Problem to work on →
Take the lines from the one containing "LIGHT pin OUT: A0 -> D1" through the final line below and restate them exactly. Omit the pictures.

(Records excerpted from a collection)
────────────────────

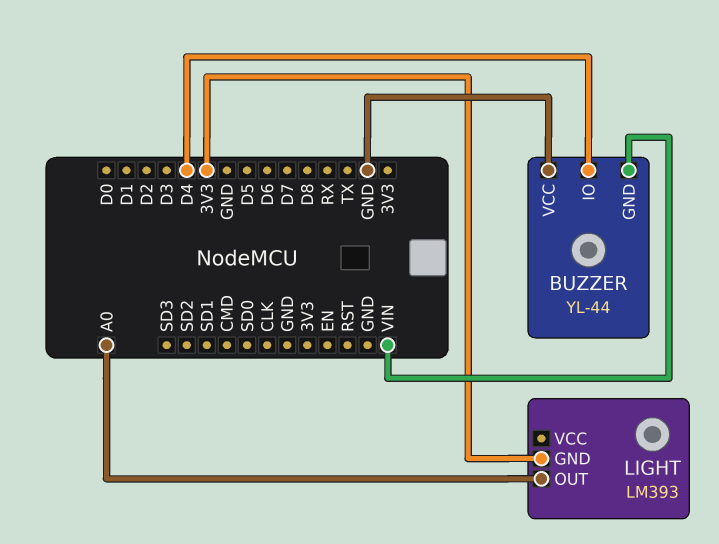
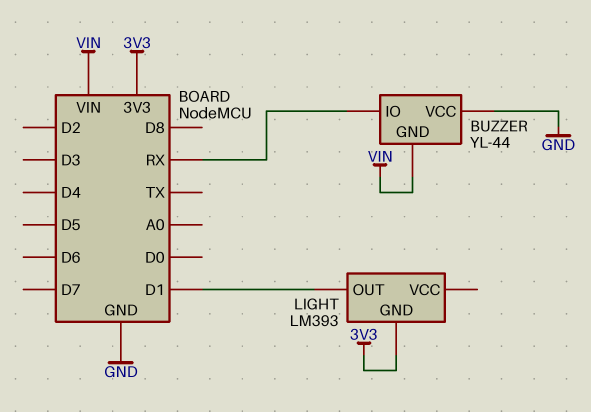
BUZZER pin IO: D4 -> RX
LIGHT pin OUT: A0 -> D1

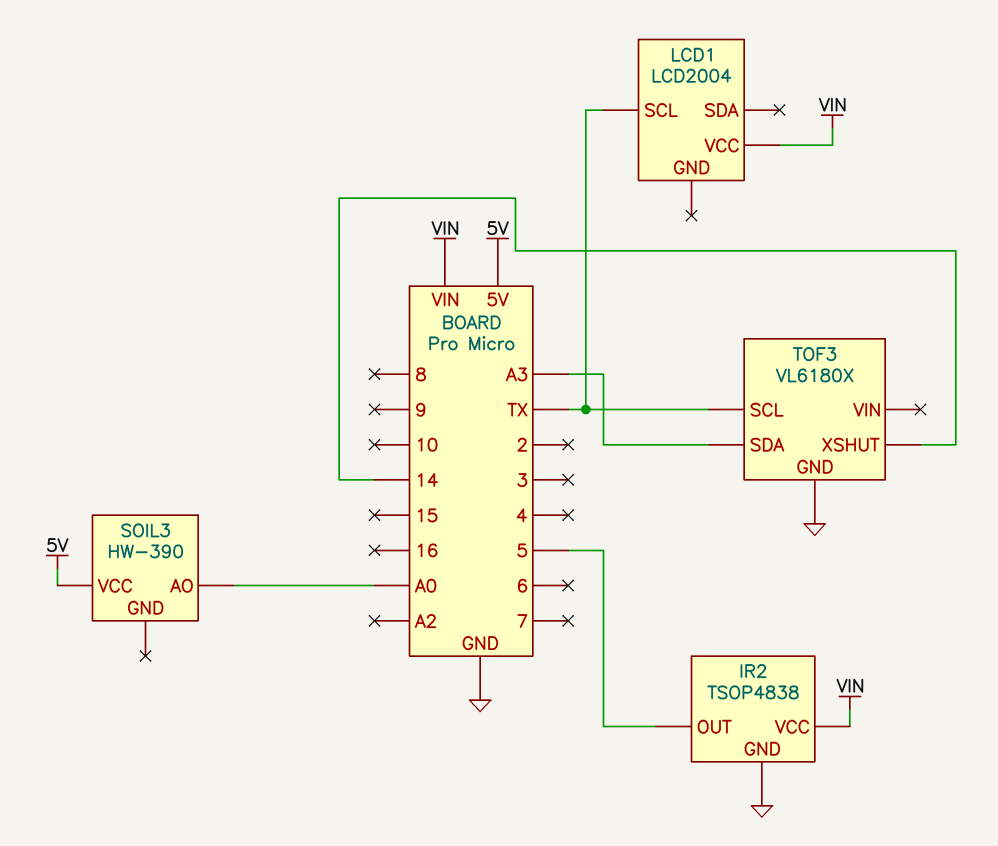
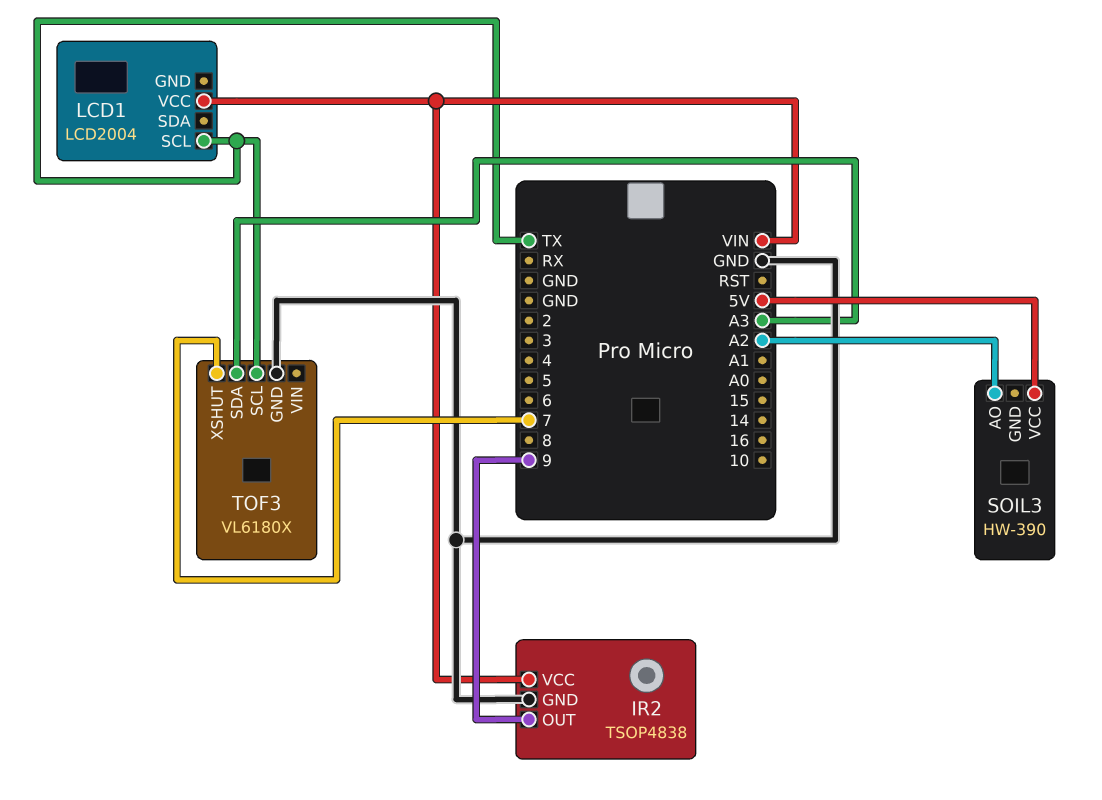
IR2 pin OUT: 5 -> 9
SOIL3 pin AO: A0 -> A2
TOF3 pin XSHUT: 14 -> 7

────────────────────

Task result →
LIGHT pin OUT: A0 -> D1

IR2 pin OUT: 5 -> 9
SOIL3 pin AO: A0 -> A2
TOF3 pin XSHUT: 14 -> 7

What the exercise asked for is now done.